» **Supplied material**:
###

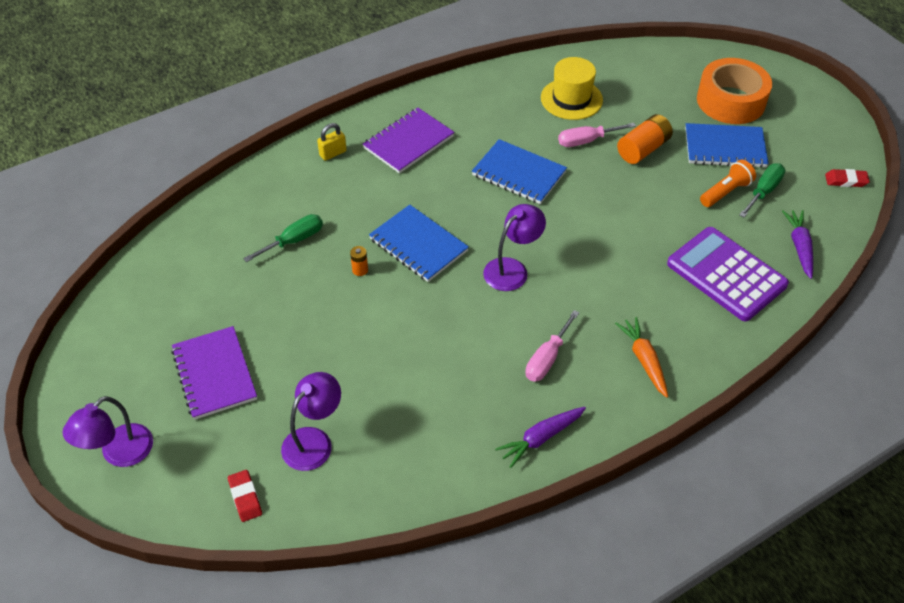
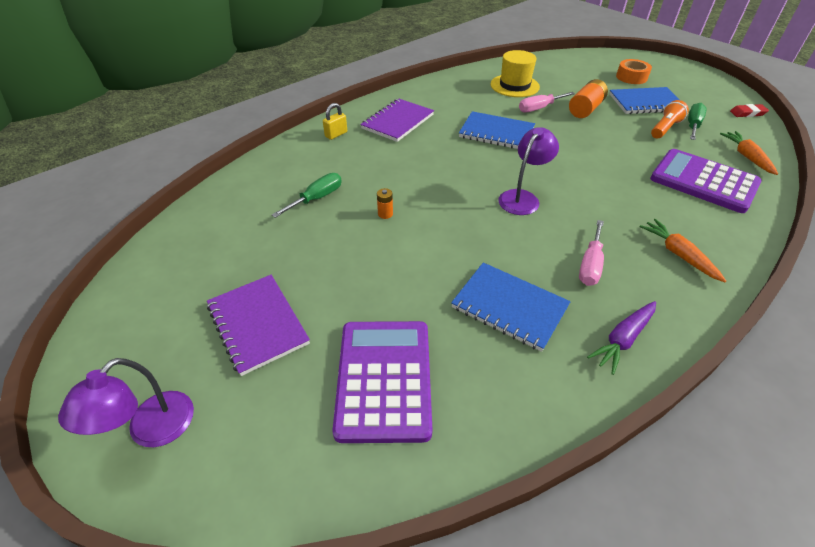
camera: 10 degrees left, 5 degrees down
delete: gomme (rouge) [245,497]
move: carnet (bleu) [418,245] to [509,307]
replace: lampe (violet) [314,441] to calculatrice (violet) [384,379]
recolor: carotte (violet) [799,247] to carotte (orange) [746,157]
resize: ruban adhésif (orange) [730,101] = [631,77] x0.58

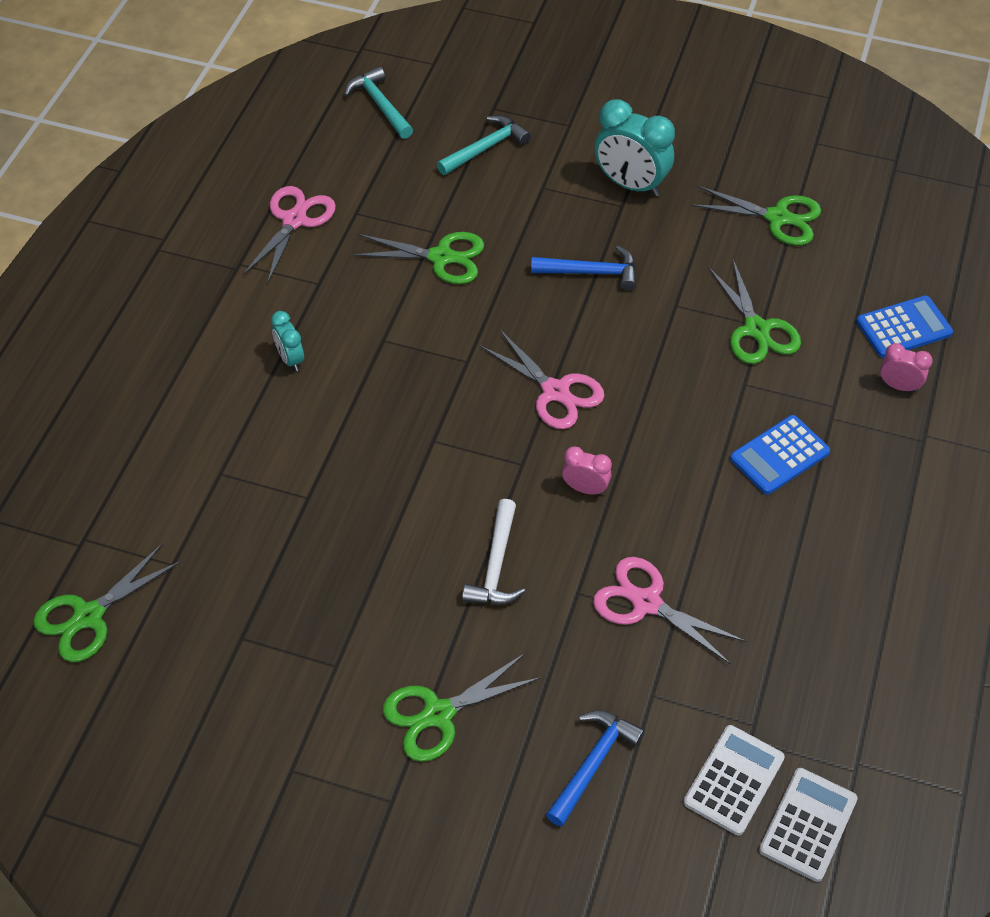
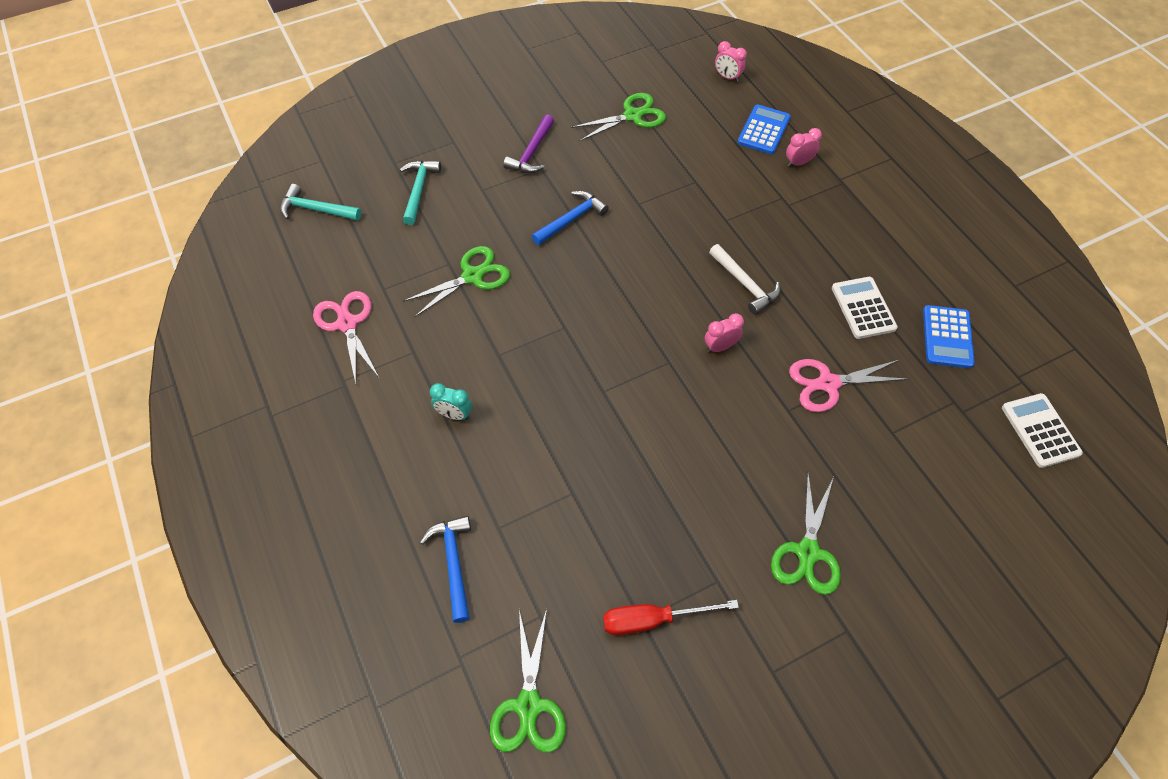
camera: 45 degrees left, 5 degrees up
delete: ciseaux (rose) [555,391]; ciseaux (vert) [756,329]
insert: tournevis (rouge) [652,619]; réveil (rose) [727,77]
move: marteau (blanc) [496,565] to [745,284]; marteau (bleu) [593,763] to [453,563]; calculatrice (blanc) [733,780] to [863,308]; calculatrice (bleu) [779,455] to [947,337]
replace: réveil (turquoise) [631,185] to marteau (violet) [532,152]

###

» **Task item**: With every picture left out, print exactly the lines from the one containing "replace: lampe (violet)" through the final line of the material above.

» **Result below**:
replace: lampe (violet) [314,441] to calculatrice (violet) [384,379]
recolor: carotte (violet) [799,247] to carotte (orange) [746,157]
resize: ruban adhésif (orange) [730,101] = [631,77] x0.58

camera: 45 degrees left, 5 degrees up
delete: ciseaux (rose) [555,391]; ciseaux (vert) [756,329]
insert: tournevis (rouge) [652,619]; réveil (rose) [727,77]
move: marteau (blanc) [496,565] to [745,284]; marteau (bleu) [593,763] to [453,563]; calculatrice (blanc) [733,780] to [863,308]; calculatrice (bleu) [779,455] to [947,337]
replace: réveil (turquoise) [631,185] to marteau (violet) [532,152]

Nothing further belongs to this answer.